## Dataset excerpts

********************

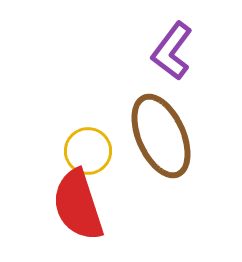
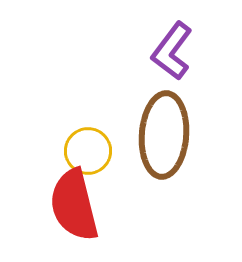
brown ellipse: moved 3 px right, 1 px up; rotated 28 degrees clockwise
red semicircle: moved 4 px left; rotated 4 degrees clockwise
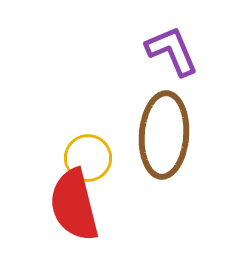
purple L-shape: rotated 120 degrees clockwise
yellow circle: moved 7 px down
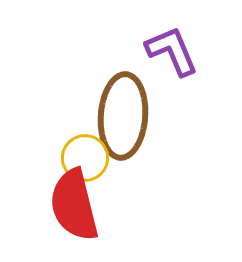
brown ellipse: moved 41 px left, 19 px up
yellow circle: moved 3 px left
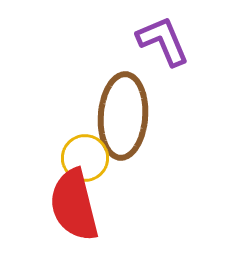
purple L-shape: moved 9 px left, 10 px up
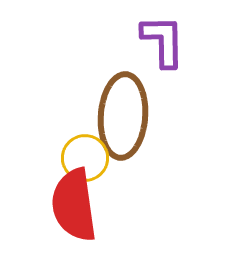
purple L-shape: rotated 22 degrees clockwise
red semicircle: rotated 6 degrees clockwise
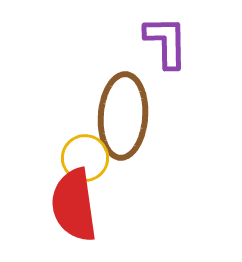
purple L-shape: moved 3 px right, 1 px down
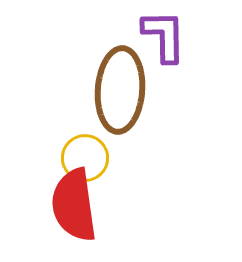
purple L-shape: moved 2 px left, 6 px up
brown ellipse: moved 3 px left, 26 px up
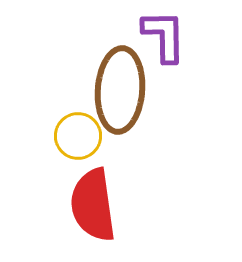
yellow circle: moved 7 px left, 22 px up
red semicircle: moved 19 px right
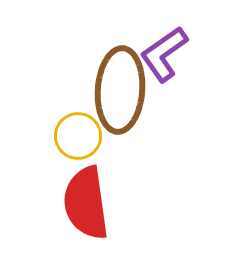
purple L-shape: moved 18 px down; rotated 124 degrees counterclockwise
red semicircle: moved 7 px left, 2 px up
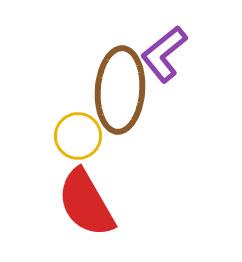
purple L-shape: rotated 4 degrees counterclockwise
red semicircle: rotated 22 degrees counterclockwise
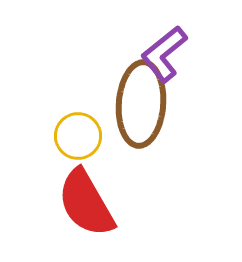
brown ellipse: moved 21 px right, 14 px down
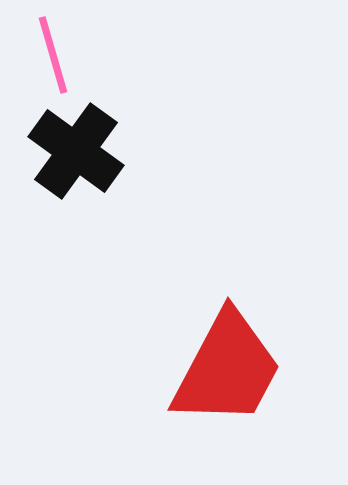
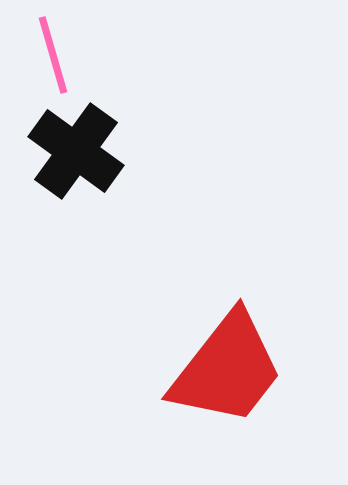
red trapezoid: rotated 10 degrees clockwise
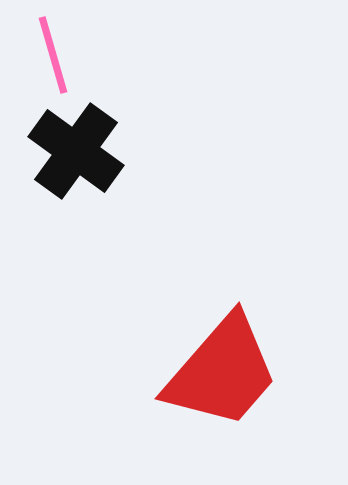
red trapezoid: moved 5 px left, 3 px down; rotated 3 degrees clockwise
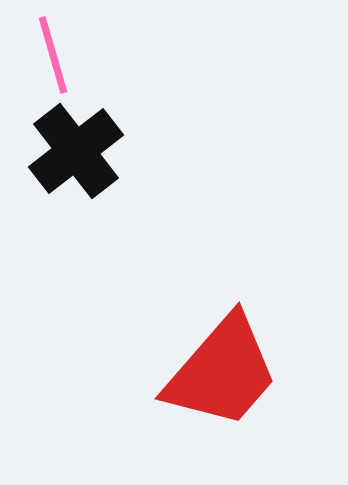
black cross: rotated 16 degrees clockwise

********************

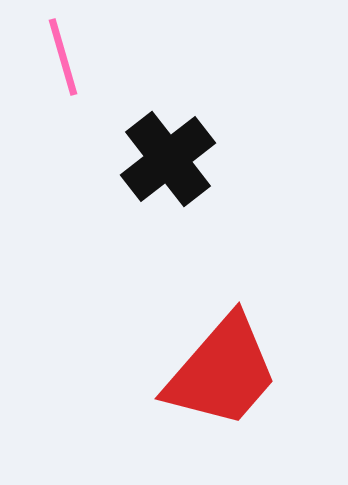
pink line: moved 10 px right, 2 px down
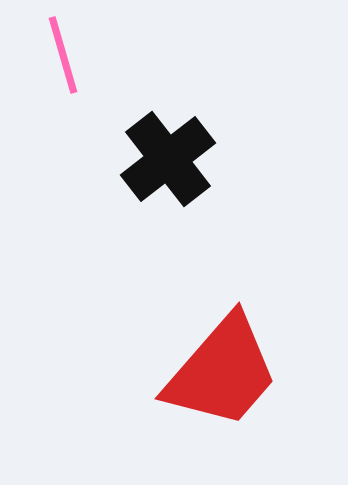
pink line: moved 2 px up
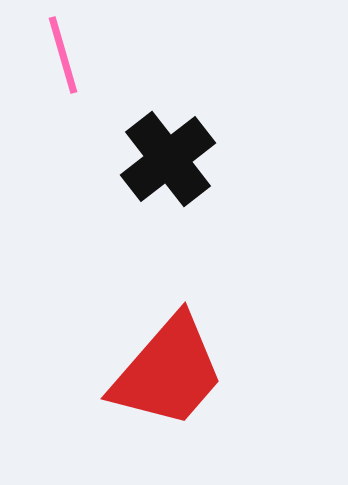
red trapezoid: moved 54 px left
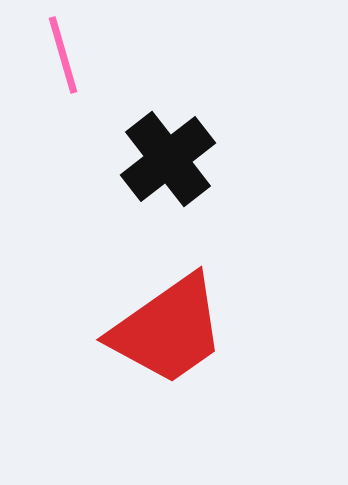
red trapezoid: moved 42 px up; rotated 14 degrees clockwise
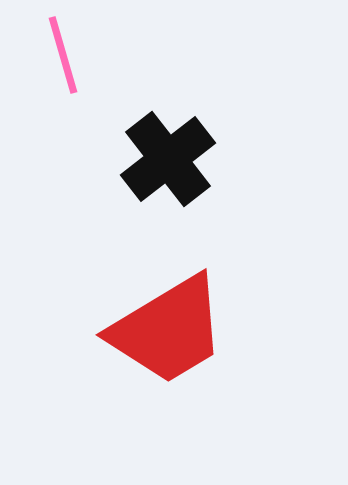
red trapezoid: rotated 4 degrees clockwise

********************

## Task brief
Could you repeat the data word for word, from the line containing "red trapezoid: rotated 10 degrees clockwise" through the line containing "red trapezoid: moved 5 px", both included, leaving out the pictures?

## Worked answer
red trapezoid: rotated 10 degrees clockwise
red trapezoid: moved 5 px left, 3 px down; rotated 3 degrees clockwise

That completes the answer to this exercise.